(WHAT THE EXERCISE ASKS):
Skip the pictures. Repeat everything else in the records word for word.

--- RECORDS PROVIDED Enclosed Below ---

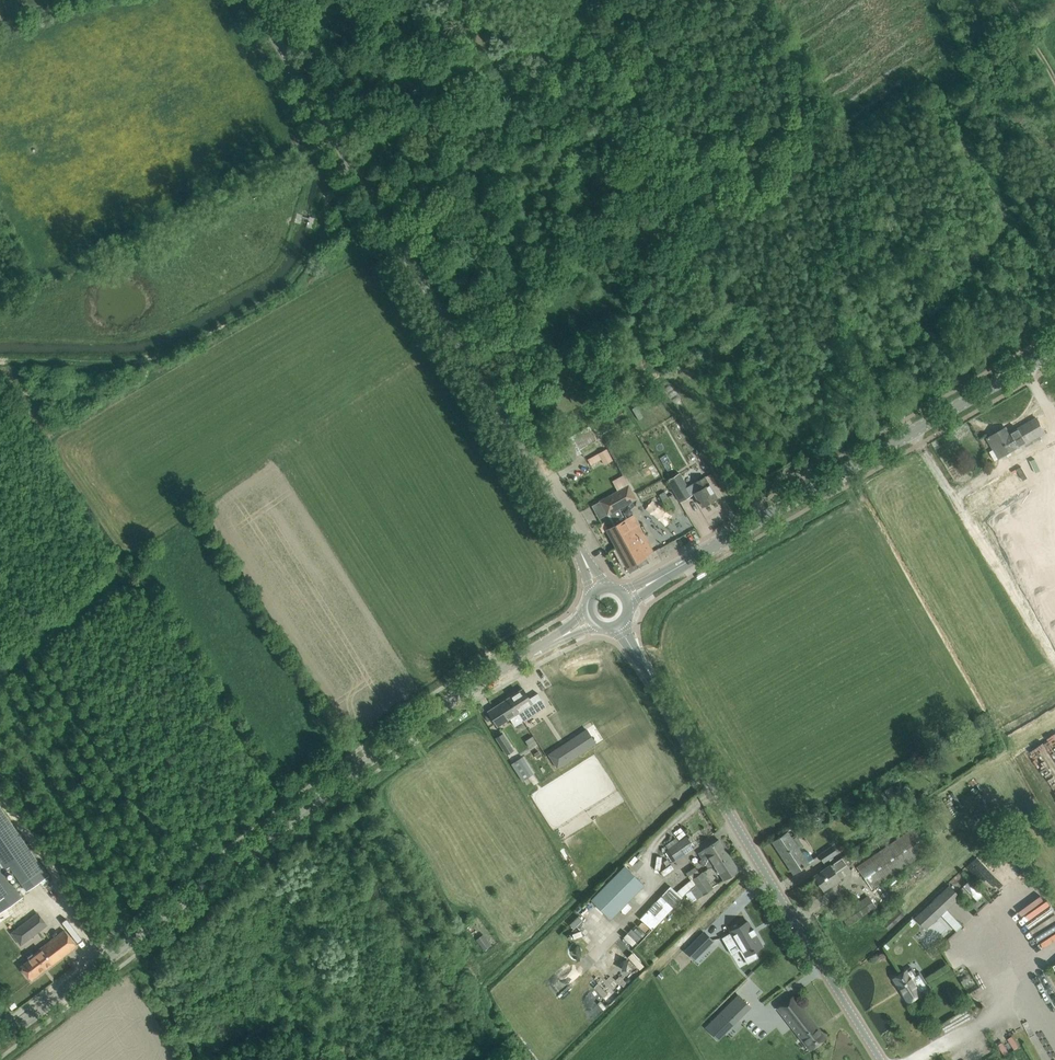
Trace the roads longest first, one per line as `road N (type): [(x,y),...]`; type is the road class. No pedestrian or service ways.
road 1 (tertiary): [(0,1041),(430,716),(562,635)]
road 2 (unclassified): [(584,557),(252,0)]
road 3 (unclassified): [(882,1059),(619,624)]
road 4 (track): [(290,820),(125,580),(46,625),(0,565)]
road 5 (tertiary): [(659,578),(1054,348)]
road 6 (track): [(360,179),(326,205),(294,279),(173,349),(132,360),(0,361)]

--- End of Enclosed RECORDS PROVIDED ---

(TASK RESULT):
Trace the roads longest first, one per line as `road N (type): [(x,y),...]`; type is the road class. No pedestrian or service ways.
road 1 (tertiary): [(0,1041),(430,716),(562,635)]
road 2 (unclassified): [(584,557),(252,0)]
road 3 (unclassified): [(882,1059),(619,624)]
road 4 (track): [(290,820),(125,580),(46,625),(0,565)]
road 5 (tertiary): [(659,578),(1054,348)]
road 6 (track): [(360,179),(326,205),(294,279),(173,349),(132,360),(0,361)]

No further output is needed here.